■ **Task description**
Reproduce the stretch from the line containing "Give the centreline" through the end of these lines, with "tile" renamed to "image" and nothing else altered. Omit the pictures.

┌─ Data to process

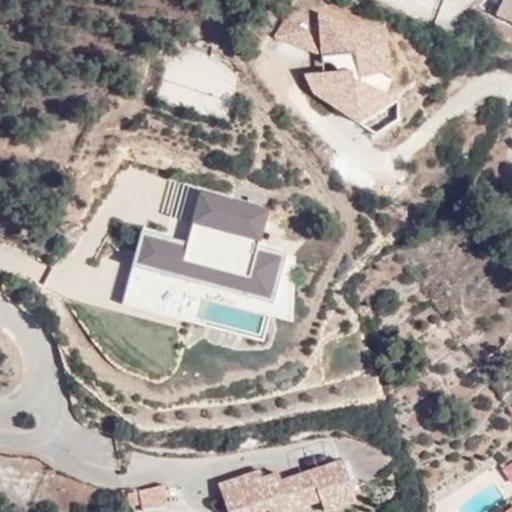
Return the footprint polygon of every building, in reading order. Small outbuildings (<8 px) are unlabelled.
[(511,0),(500,0),(490,13),(511,23),(511,0)] [(357,29),(319,13),(317,12),(322,89),(359,113),(386,96),(392,81),(384,43),(358,45),(357,29)] [(308,54),(318,34),(284,16),(274,36),(308,54)] [(226,120),(242,69),(170,48),(155,99),(226,120)] [(137,230),(122,308),(264,335),(275,276),(292,279),(297,254),(260,247),(267,206),(195,192),(186,239),(137,230)] [(340,453),(219,491),(225,511),(340,511),(357,507),(340,453)] [(511,479),(511,457),(500,466),(511,481),(511,479)] [(168,505),(167,487),(127,490),(129,508),(168,505)]
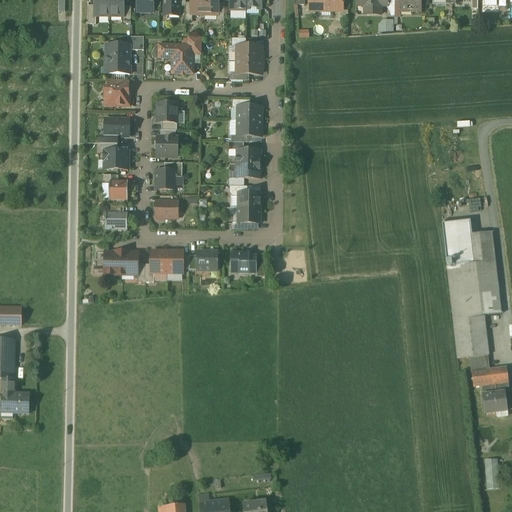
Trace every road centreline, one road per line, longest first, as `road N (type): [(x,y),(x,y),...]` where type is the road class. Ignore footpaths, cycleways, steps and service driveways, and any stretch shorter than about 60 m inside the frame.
road 1 (residential): [(66,511),(76,0)]
road 2 (residential): [(275,90),(275,238),(143,242),(144,90)]
road 3 (residential): [(511,130),(485,132),(511,343)]
road 4 (residential): [(144,90),(275,90)]
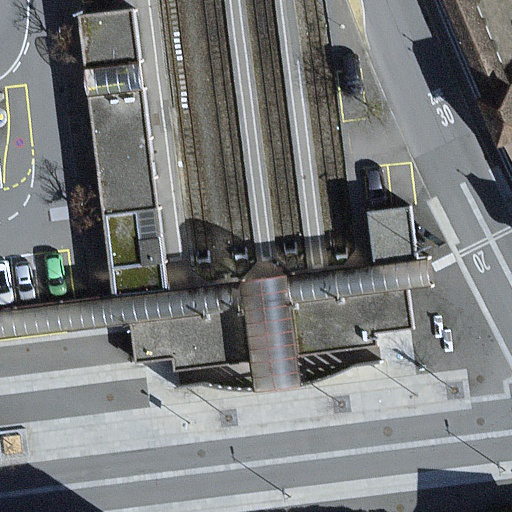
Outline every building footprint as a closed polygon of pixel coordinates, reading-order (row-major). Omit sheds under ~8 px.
[(511,91),(510,92),(473,0),(447,0),(488,99),(483,101),(501,145),(511,140),(511,91)] [(110,295),(166,289),(136,10),(80,16),(110,295)] [(374,208),(381,260),(412,255),(406,204),(374,208)] [(413,289),(299,304),(305,352),(376,342),(375,333),(418,327),(413,289)] [(248,311),(132,327),(137,360),(177,355),(179,370),(255,360),(248,311)]
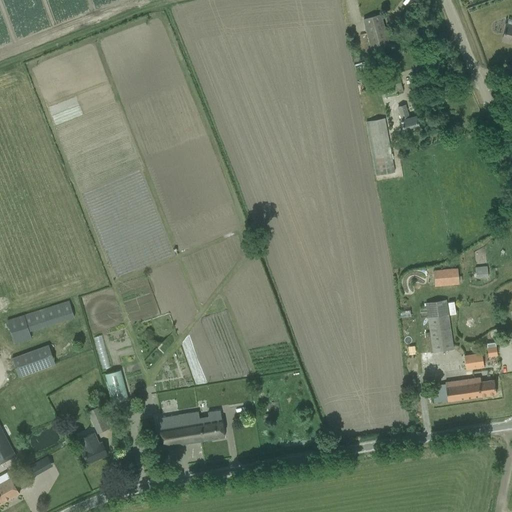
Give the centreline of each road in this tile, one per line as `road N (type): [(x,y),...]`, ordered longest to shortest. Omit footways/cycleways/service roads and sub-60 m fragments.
road 1 (unclassified): [(73,511),(100,500),(511,426)]
road 2 (track): [(0,67),(188,0)]
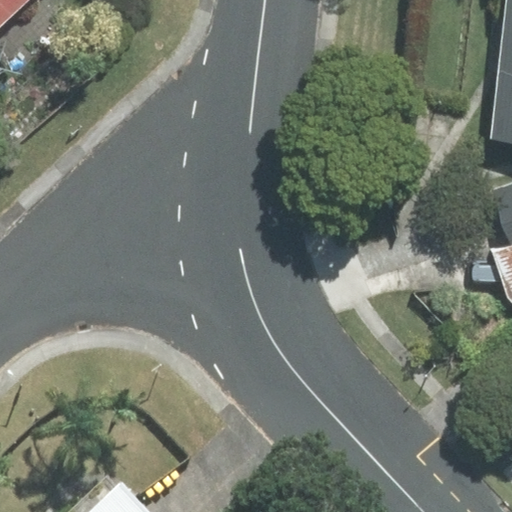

└─

■ **Answer**
Give the centreline of each road in this image, one per line as `road N (type): [(x,y),...]`, ordered longest to shortest. Omit footways/cycleways/service roads and sub-60 m fragments.
road 1 (unclassified): [(73,511),(100,500),(511,426)]
road 2 (track): [(0,67),(188,0)]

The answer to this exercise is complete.